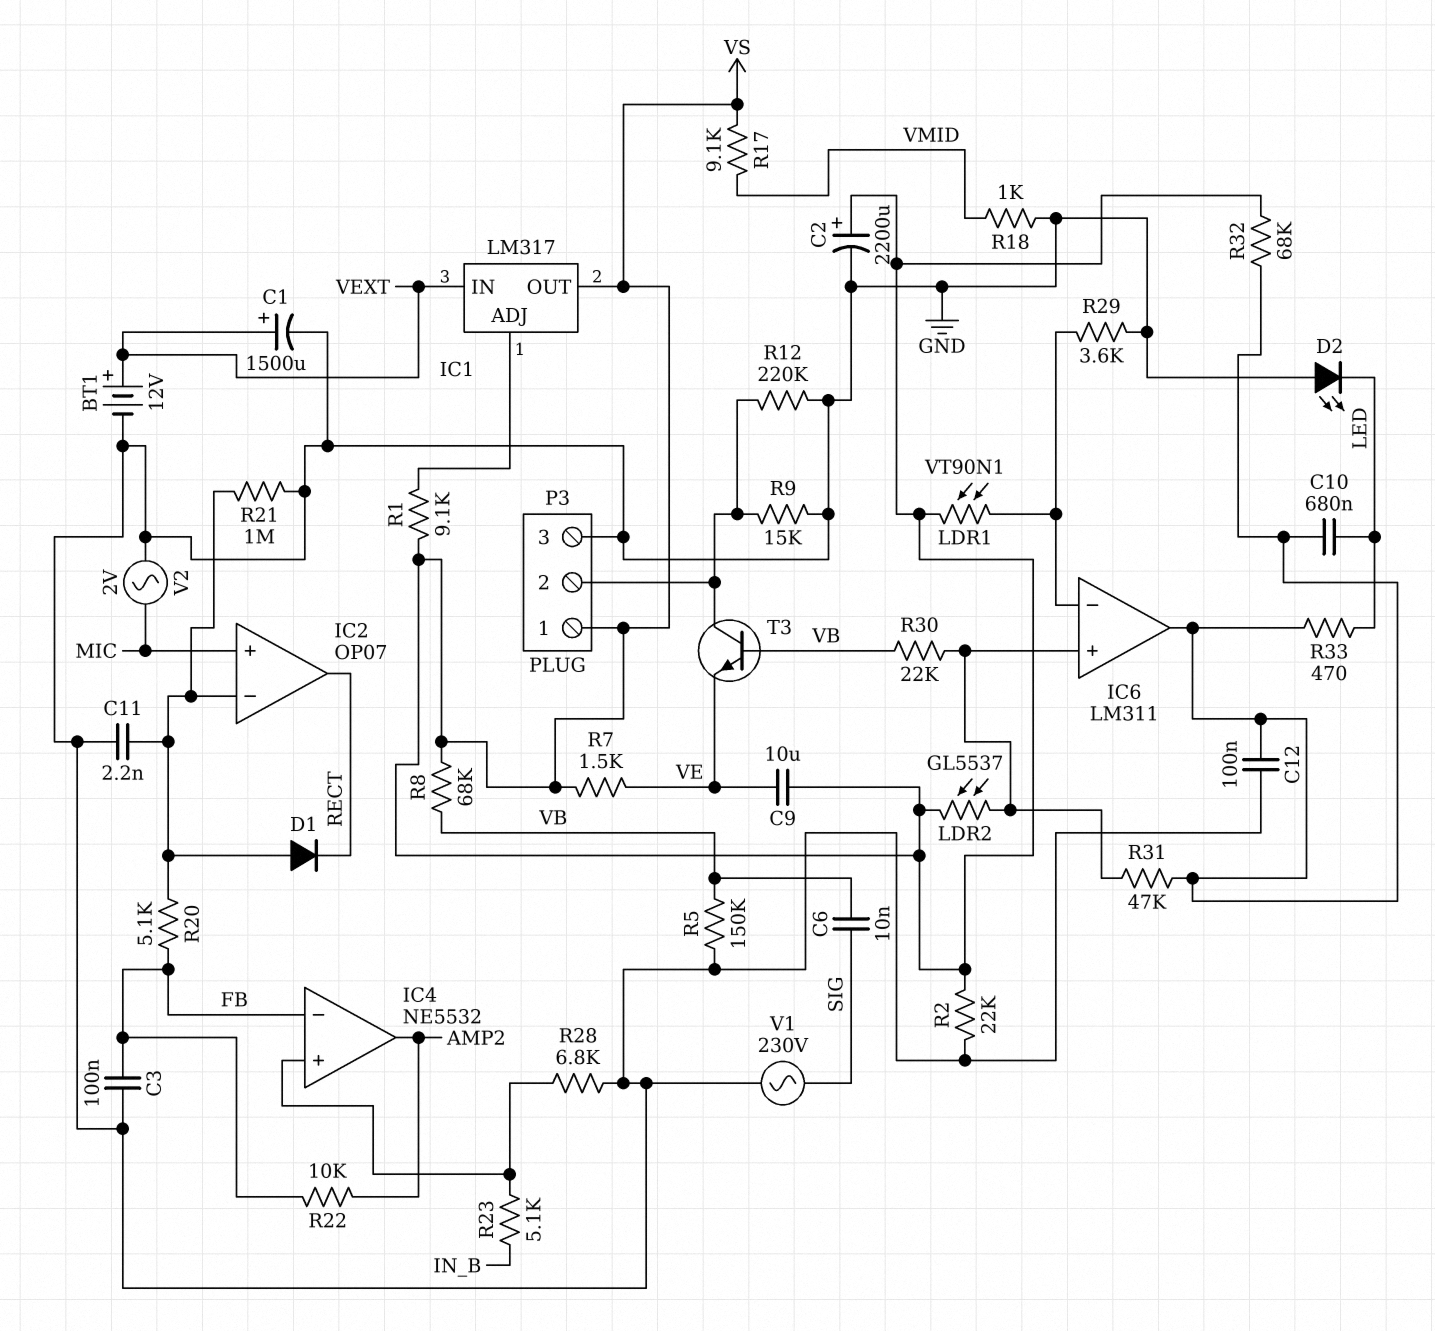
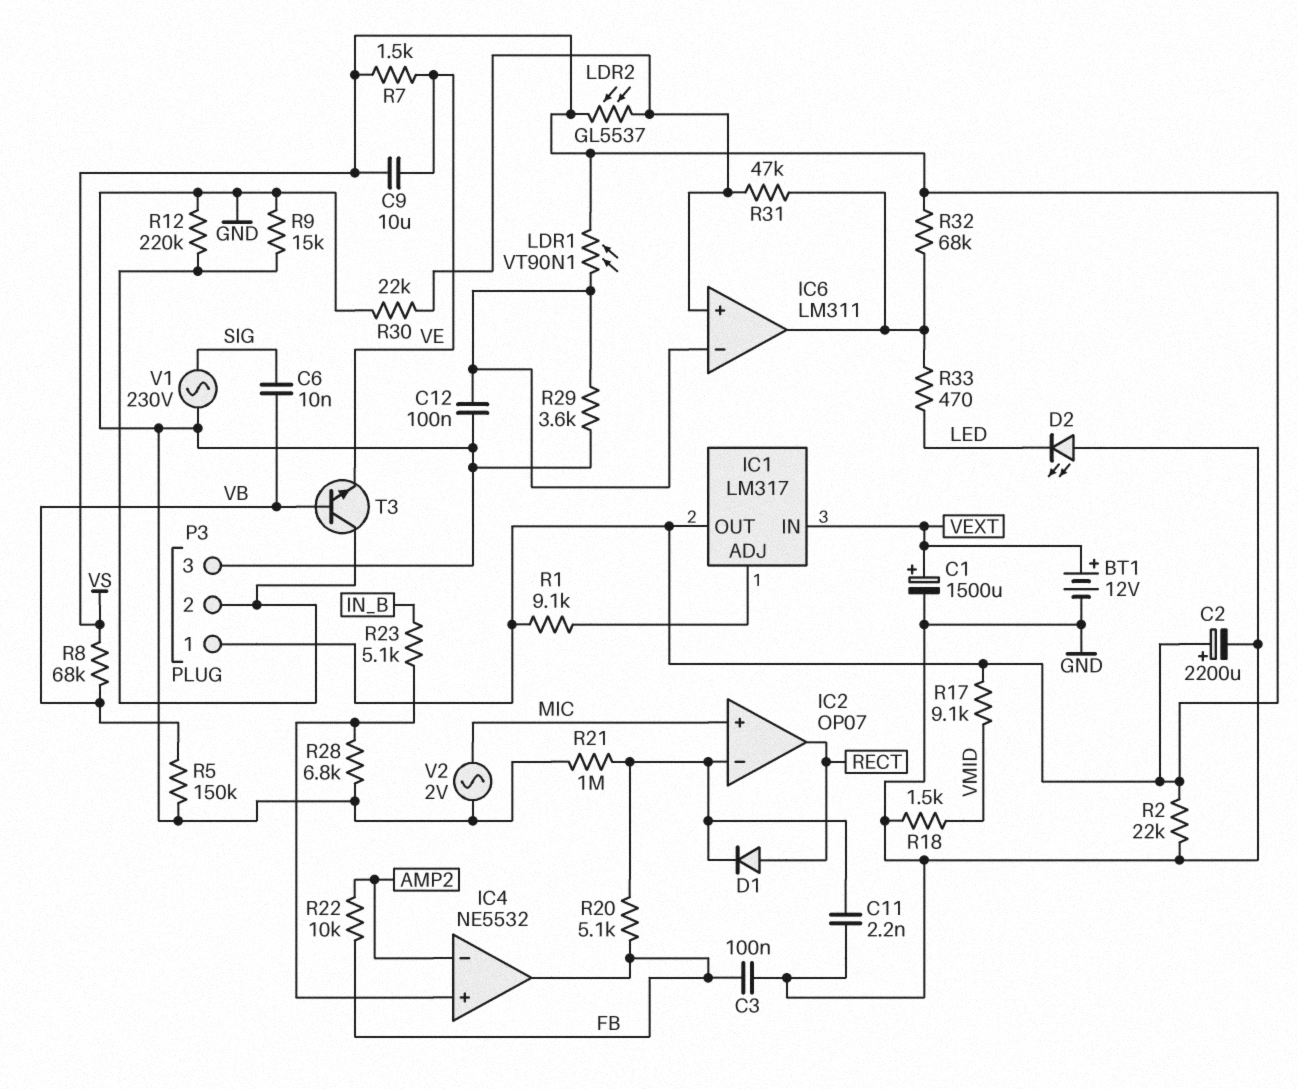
C10: 680nF (IC6/out, LED) -> none
C12: 100nF (GND, IC6/out) -> 100nF (GND, IC6/in-)
D1: diode (A IC2/in-, K RECT) -> diode (A RECT, K IC2/in-)
IC4 pin in-: FB -> AMP2
IC4 pin out: AMP2 -> FB
R18: 1k (GND, VMID) -> 1.5k (GND, VMID)
R30: 22k (IC6/in+, VB) -> 22k (GND, IC6/in+)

### YOUR INSTRUCTIONS
Everything before the line containing "R18: 1k (GND, VMID) -> 1.5k (GND, VMID)" stays out. Write out that line and the rest of the entries exactly.

### YOUR RESPONSE
R18: 1k (GND, VMID) -> 1.5k (GND, VMID)
R30: 22k (IC6/in+, VB) -> 22k (GND, IC6/in+)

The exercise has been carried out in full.